--- Record extracts Enclosed Below ---

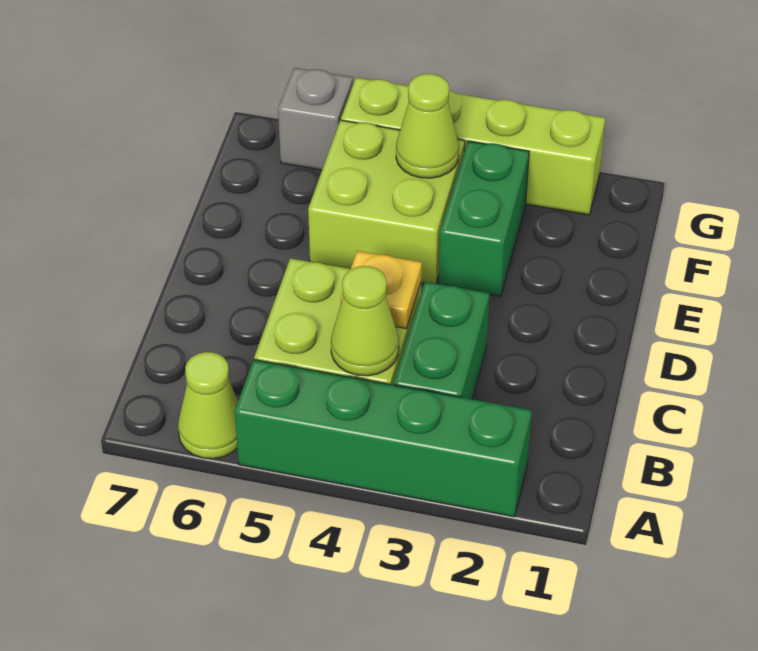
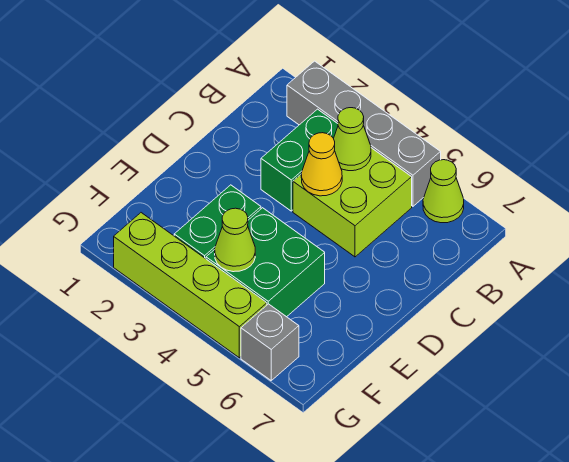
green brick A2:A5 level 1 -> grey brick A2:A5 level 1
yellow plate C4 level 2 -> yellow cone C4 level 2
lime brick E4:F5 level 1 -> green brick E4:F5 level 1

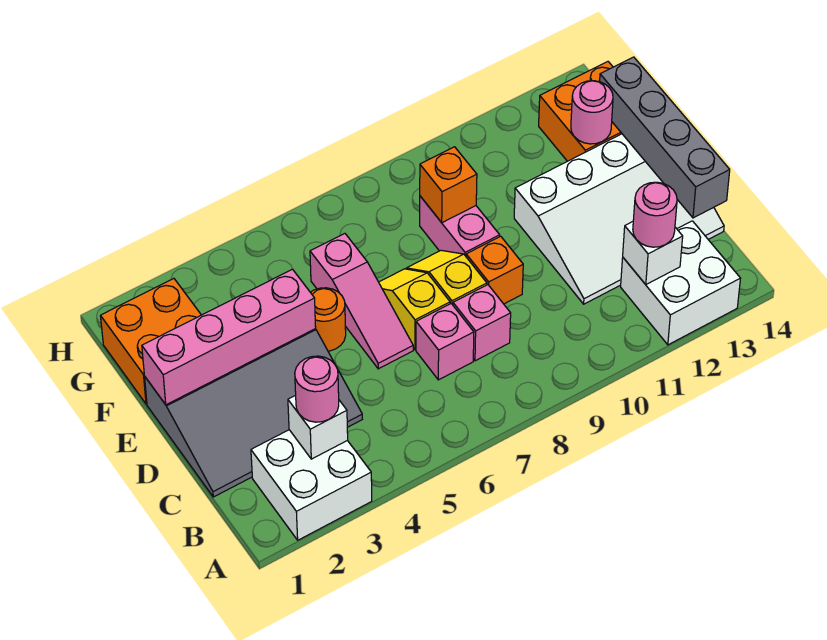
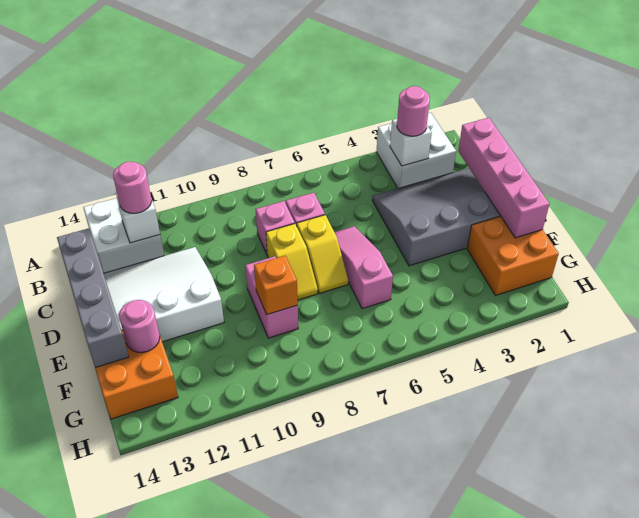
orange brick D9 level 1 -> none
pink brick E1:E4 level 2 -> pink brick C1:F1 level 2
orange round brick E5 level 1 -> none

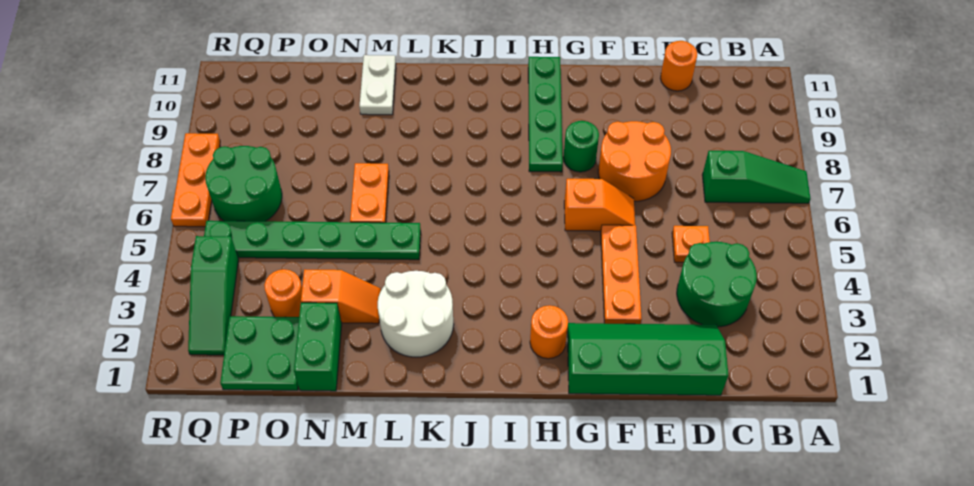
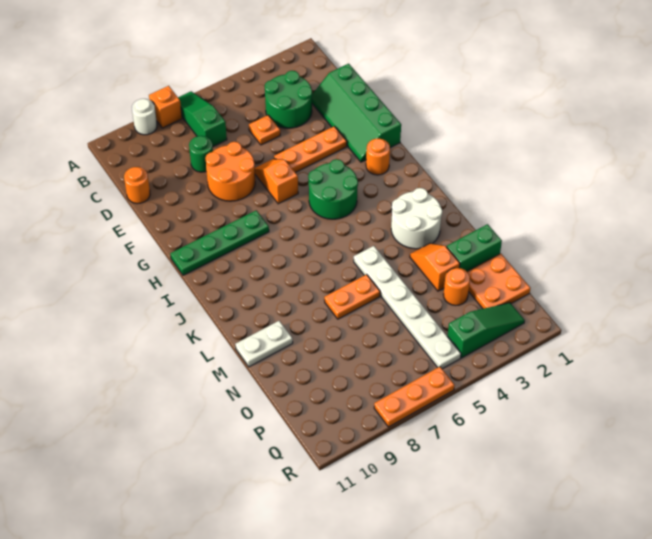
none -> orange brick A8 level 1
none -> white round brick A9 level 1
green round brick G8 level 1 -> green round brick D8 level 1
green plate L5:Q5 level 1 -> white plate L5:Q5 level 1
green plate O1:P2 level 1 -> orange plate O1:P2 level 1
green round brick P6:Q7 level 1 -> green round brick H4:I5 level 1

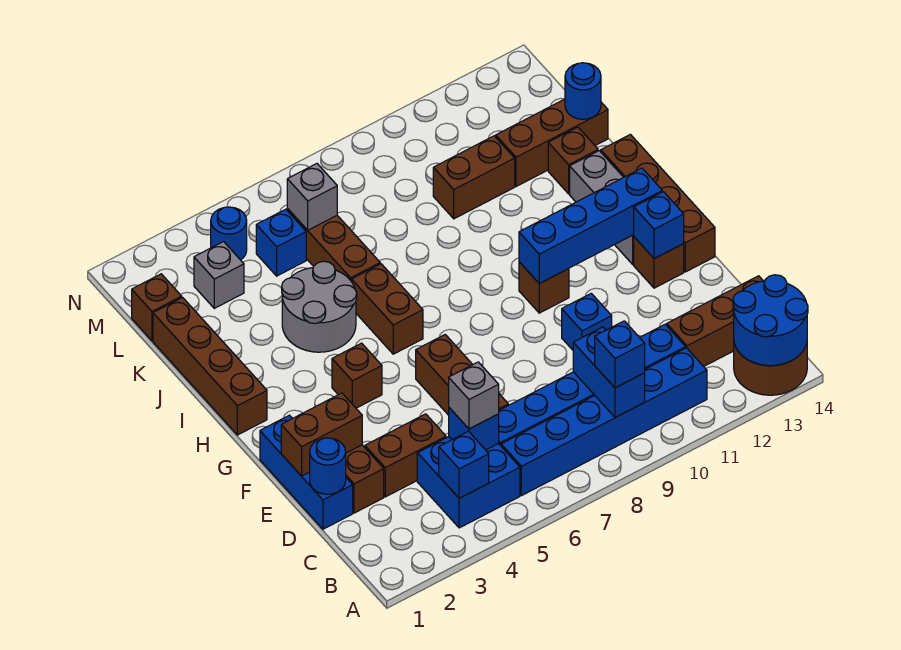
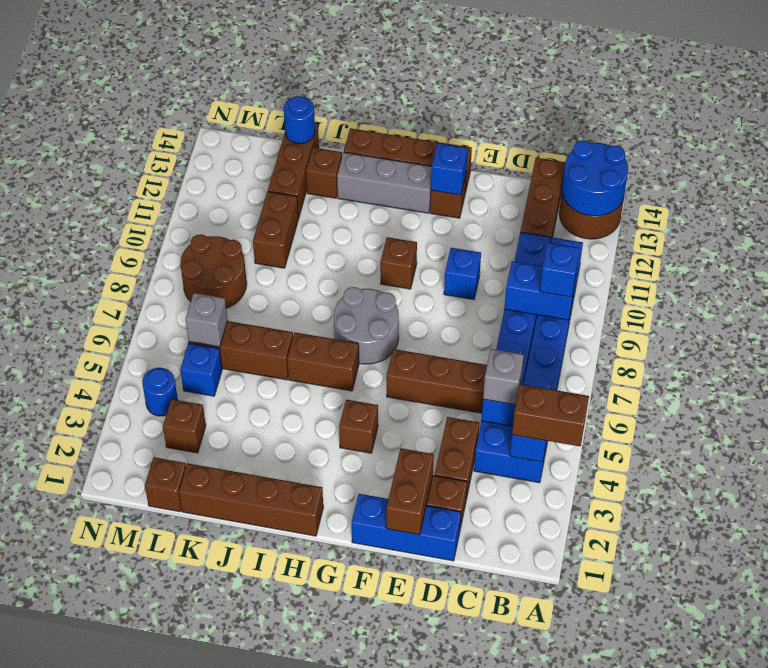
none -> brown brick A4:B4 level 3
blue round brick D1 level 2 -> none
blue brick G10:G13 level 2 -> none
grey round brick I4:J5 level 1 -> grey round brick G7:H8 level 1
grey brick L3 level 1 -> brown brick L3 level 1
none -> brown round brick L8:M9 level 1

--- End of Enclosed Record extracts ---

Brief
Within the entries above, the lines from the one with "green plate O1:P2" through the final line are to be printed exactly, with the pictures removed.

Response to the task
green plate O1:P2 level 1 -> orange plate O1:P2 level 1
green round brick P6:Q7 level 1 -> green round brick H4:I5 level 1

none -> brown brick A4:B4 level 3
blue round brick D1 level 2 -> none
blue brick G10:G13 level 2 -> none
grey round brick I4:J5 level 1 -> grey round brick G7:H8 level 1
grey brick L3 level 1 -> brown brick L3 level 1
none -> brown round brick L8:M9 level 1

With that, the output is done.